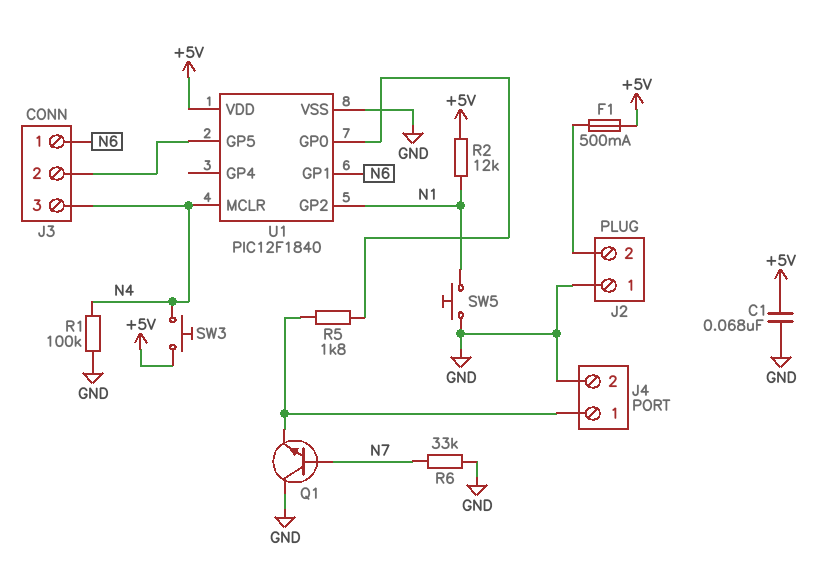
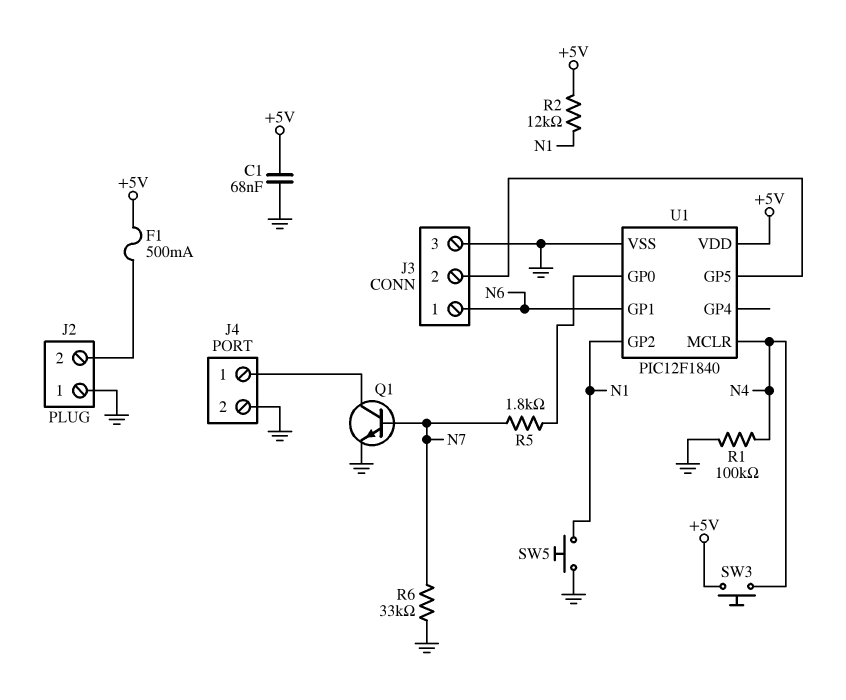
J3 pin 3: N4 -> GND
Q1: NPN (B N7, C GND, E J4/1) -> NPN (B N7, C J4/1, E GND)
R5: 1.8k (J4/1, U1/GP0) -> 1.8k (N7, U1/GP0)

• • • •

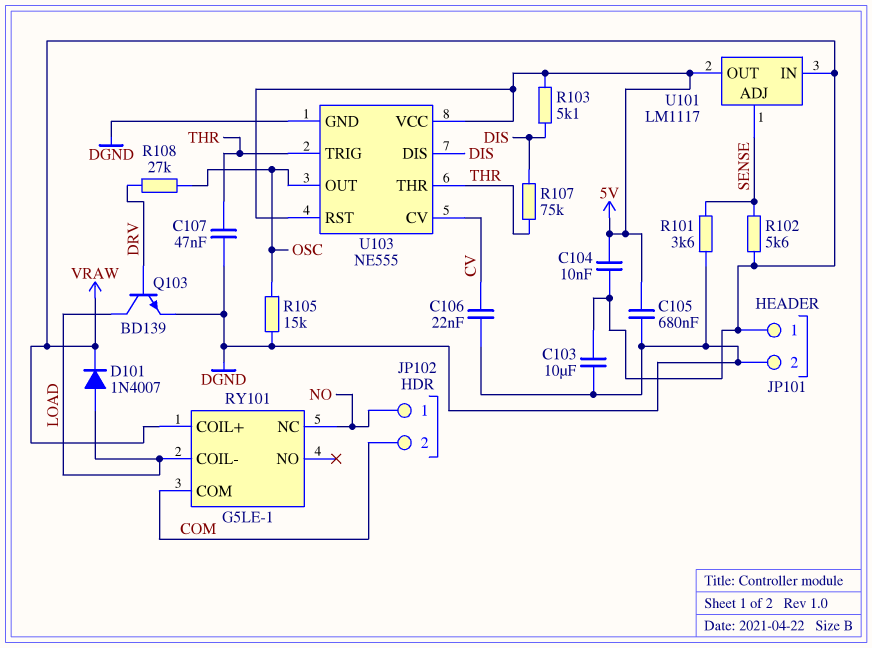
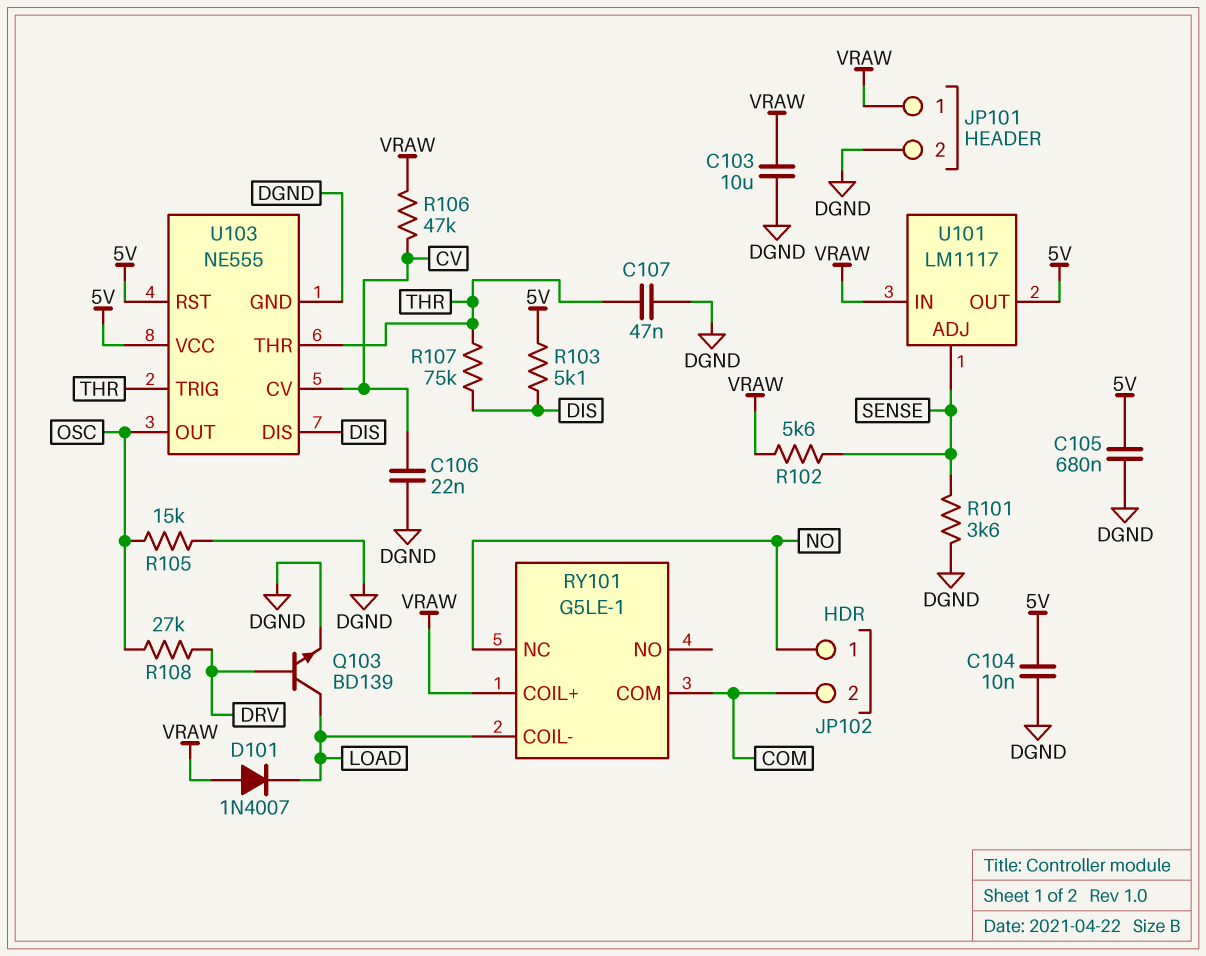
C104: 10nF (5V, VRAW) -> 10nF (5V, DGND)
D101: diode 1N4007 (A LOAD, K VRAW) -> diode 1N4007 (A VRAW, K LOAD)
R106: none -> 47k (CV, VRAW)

• • • •

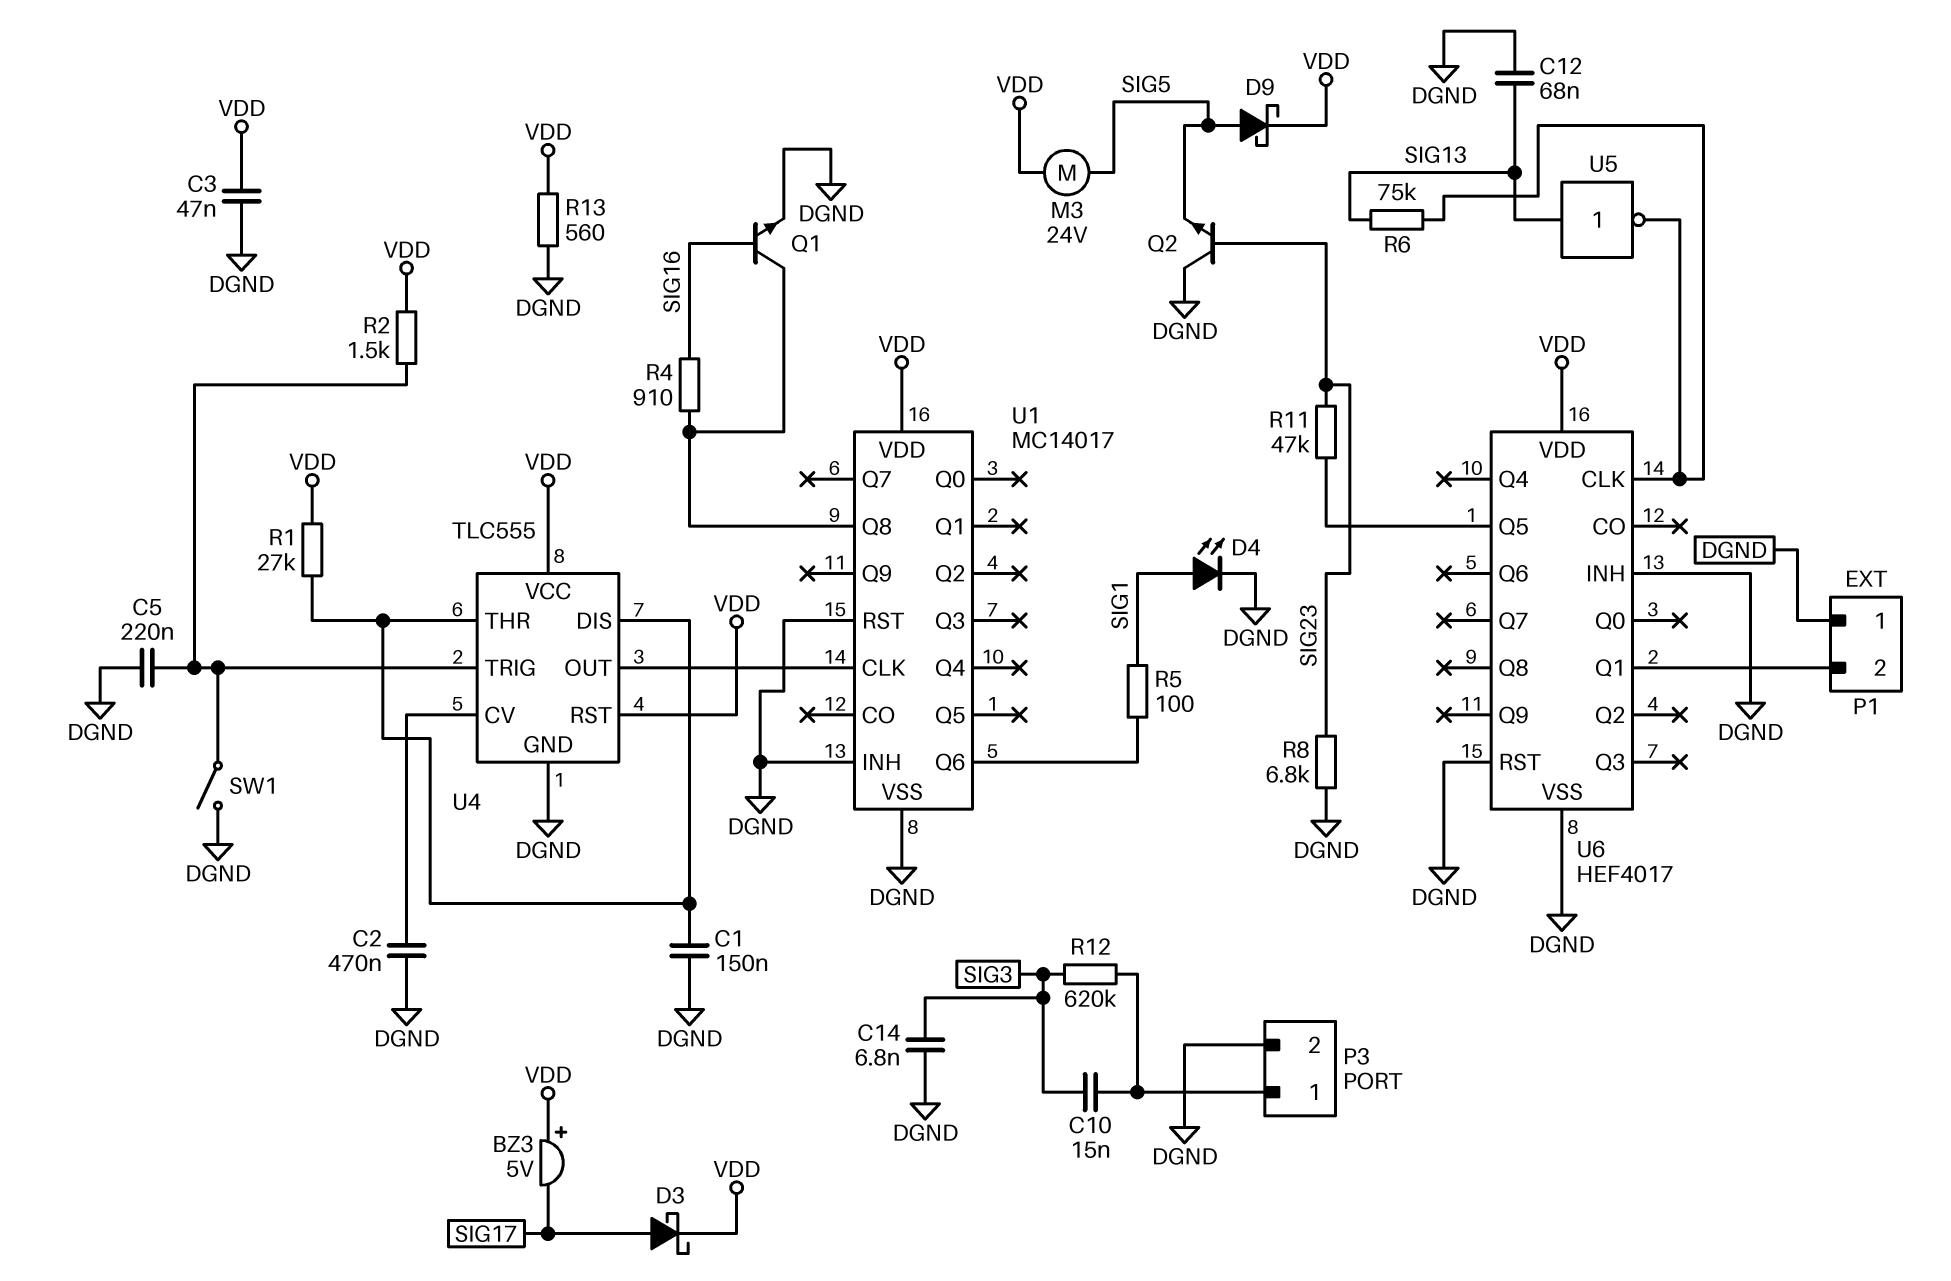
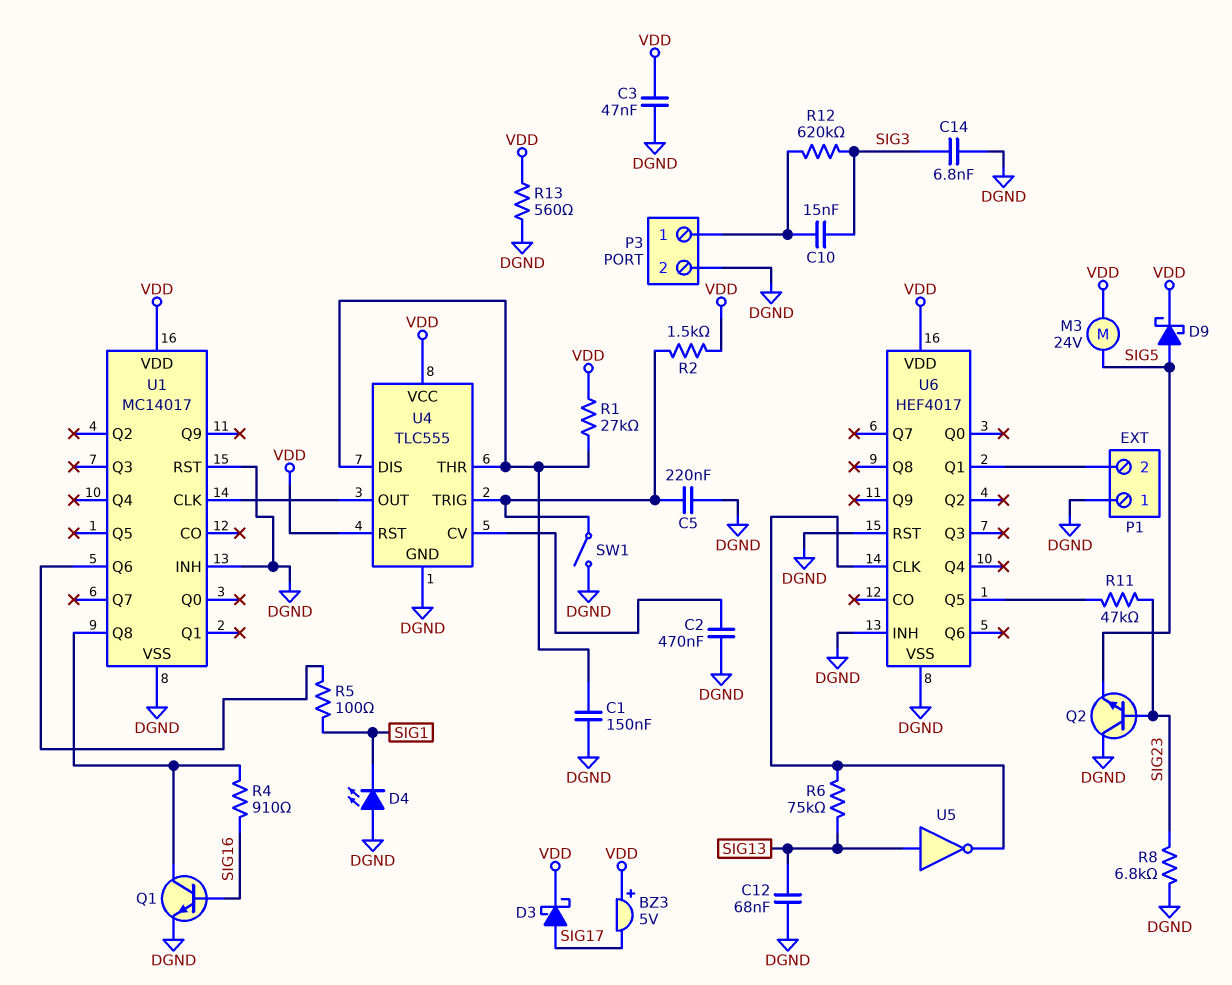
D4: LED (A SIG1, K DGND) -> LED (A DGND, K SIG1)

• • • •

== ASSIGNED TASK ==
From the listing above, repeat exactly the lines starting at the line that includes "J3 pin 3: N4 -> GND" and ending at the line that includes "R5: 1.8k (J4/1, U1/GP0) -> 1.8k (N7, U1/GP0)", with nothing outside that span.

== ANSWER TO THE PROBLEM ==
J3 pin 3: N4 -> GND
Q1: NPN (B N7, C GND, E J4/1) -> NPN (B N7, C J4/1, E GND)
R5: 1.8k (J4/1, U1/GP0) -> 1.8k (N7, U1/GP0)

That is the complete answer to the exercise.